═════ Given data
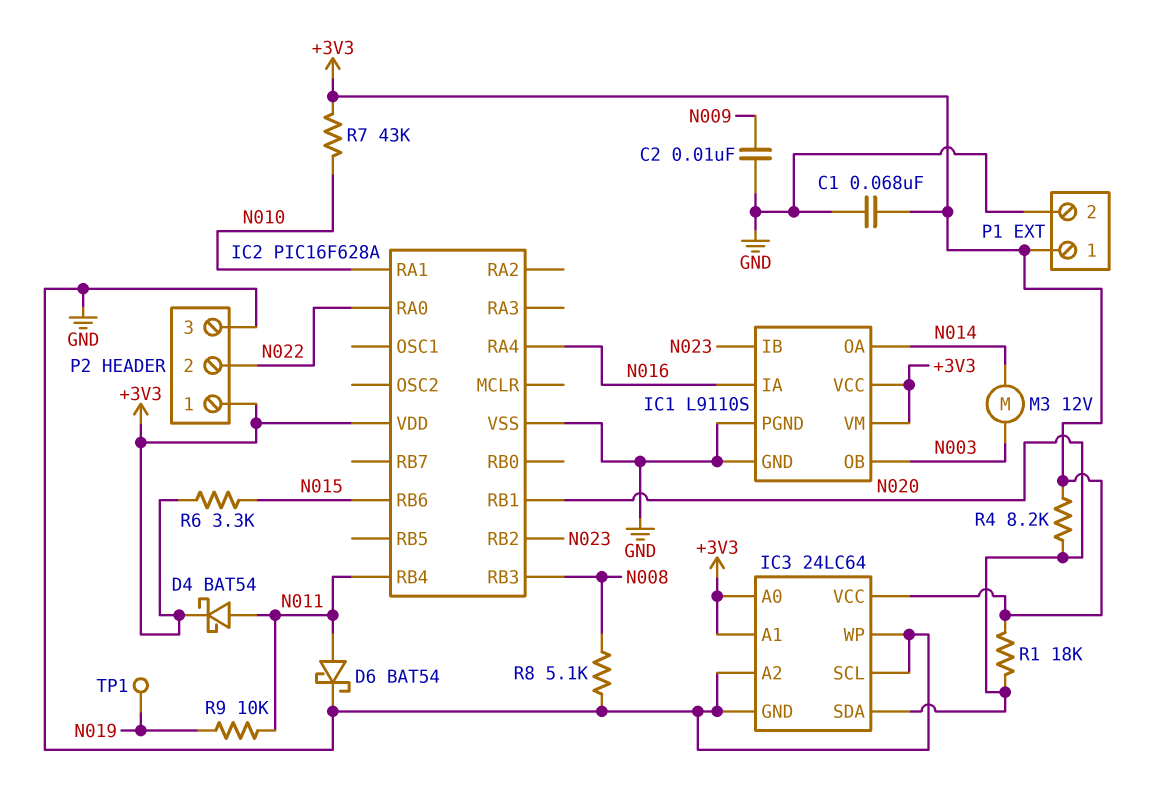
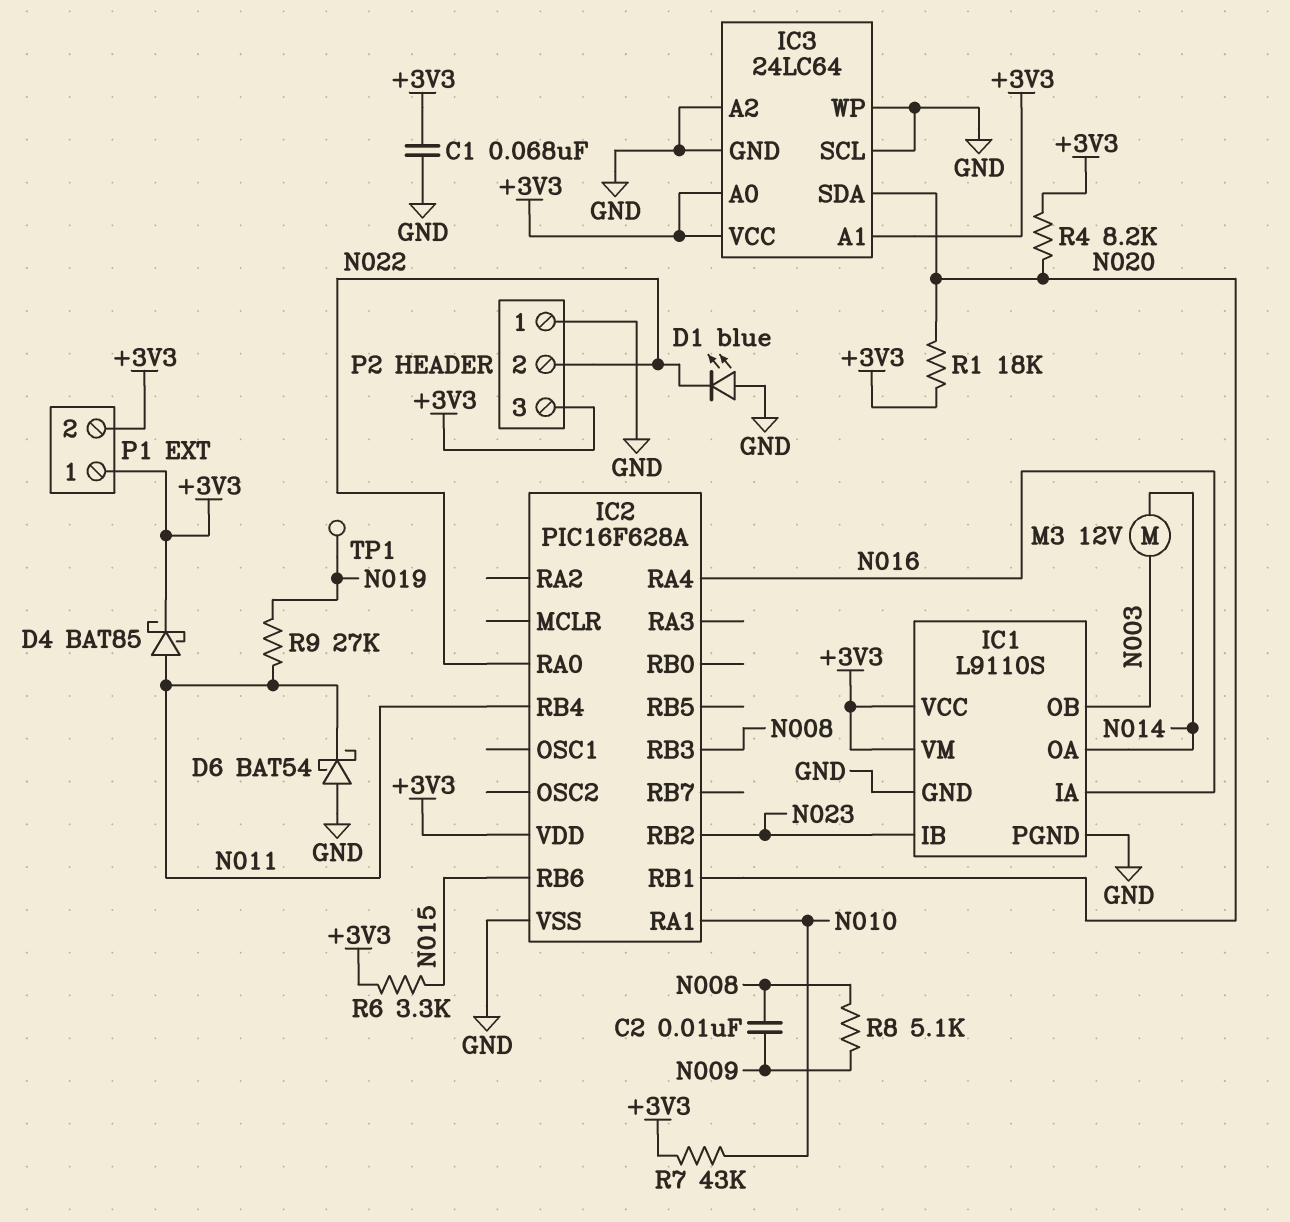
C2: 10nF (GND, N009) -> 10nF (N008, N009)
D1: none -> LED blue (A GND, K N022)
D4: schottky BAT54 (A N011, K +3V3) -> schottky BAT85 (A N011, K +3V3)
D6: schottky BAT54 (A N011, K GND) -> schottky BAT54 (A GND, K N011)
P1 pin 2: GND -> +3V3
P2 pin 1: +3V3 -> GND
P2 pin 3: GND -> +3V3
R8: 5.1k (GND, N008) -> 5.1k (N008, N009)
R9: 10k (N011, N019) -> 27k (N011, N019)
══════════
▸ **The task**: Write out exactly the final stretch of the records: the line containing "R8: 5.1k (GND, N008) -> 5.1k (N008, N009)" and every line after it, through the last, and nothing else.

▸ **Exercise solution**:
R8: 5.1k (GND, N008) -> 5.1k (N008, N009)
R9: 10k (N011, N019) -> 27k (N011, N019)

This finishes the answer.